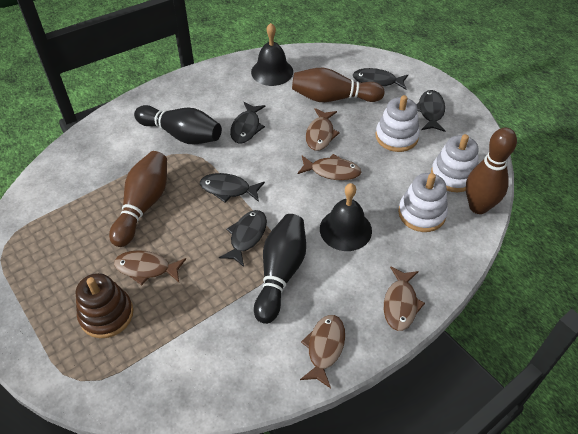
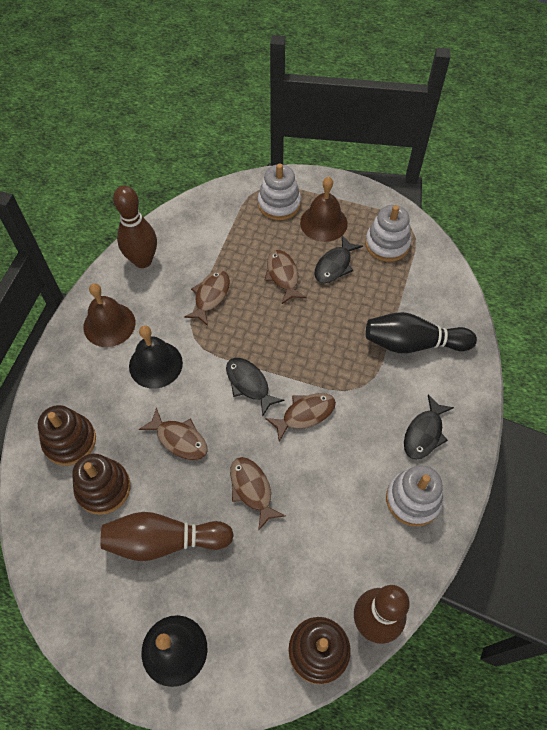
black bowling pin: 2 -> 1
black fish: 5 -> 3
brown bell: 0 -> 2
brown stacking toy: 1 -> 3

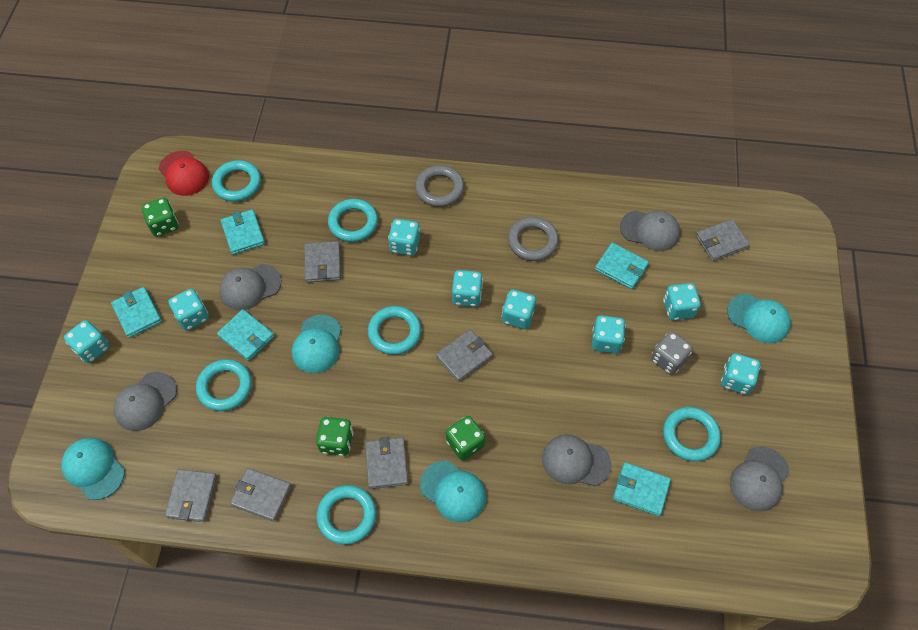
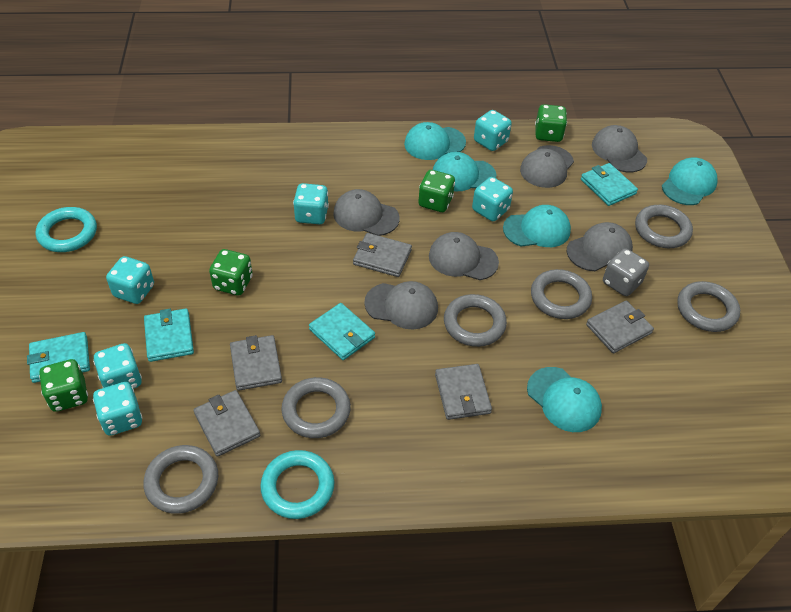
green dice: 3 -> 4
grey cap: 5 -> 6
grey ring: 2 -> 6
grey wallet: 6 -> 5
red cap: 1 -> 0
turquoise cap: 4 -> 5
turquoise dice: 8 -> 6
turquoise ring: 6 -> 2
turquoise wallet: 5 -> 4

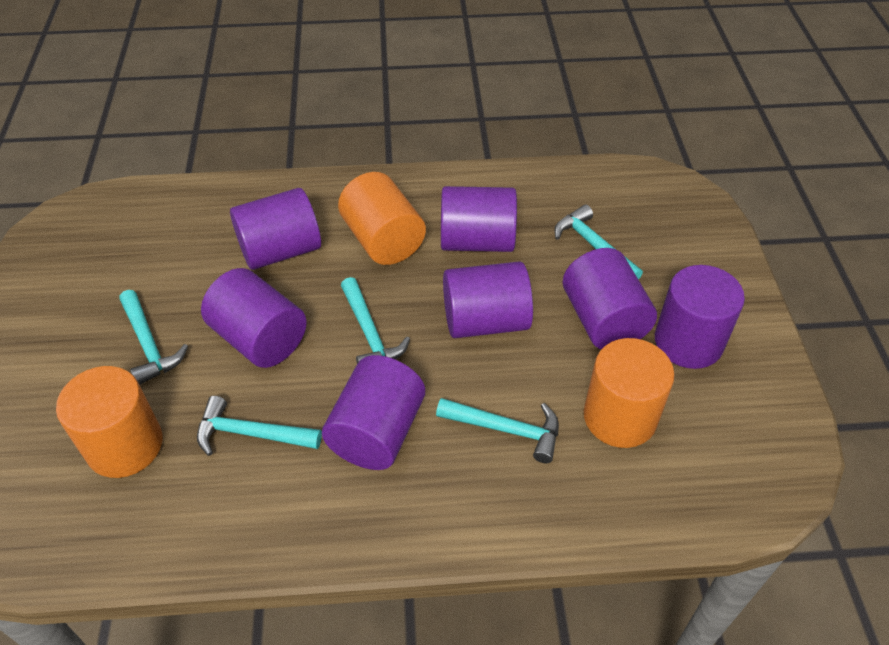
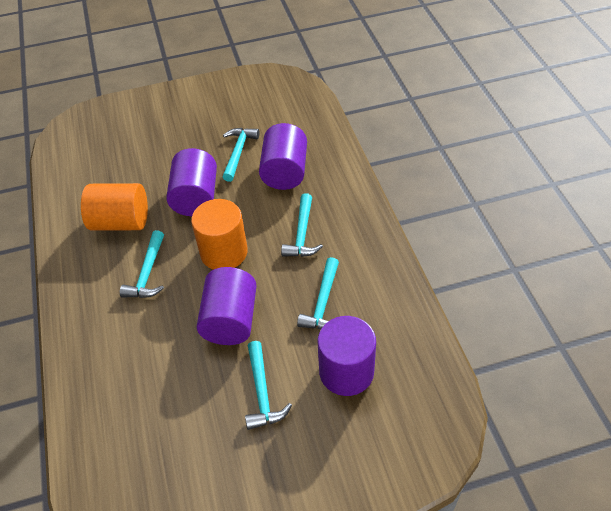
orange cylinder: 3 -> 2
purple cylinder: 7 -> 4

**Work request**
Output each record verbatim, but skip anything that is a picture.

**Answer space**
black bowling pin: 2 -> 1
black fish: 5 -> 3
brown bell: 0 -> 2
brown stacking toy: 1 -> 3

green dice: 3 -> 4
grey cap: 5 -> 6
grey ring: 2 -> 6
grey wallet: 6 -> 5
red cap: 1 -> 0
turquoise cap: 4 -> 5
turquoise dice: 8 -> 6
turquoise ring: 6 -> 2
turquoise wallet: 5 -> 4

orange cylinder: 3 -> 2
purple cylinder: 7 -> 4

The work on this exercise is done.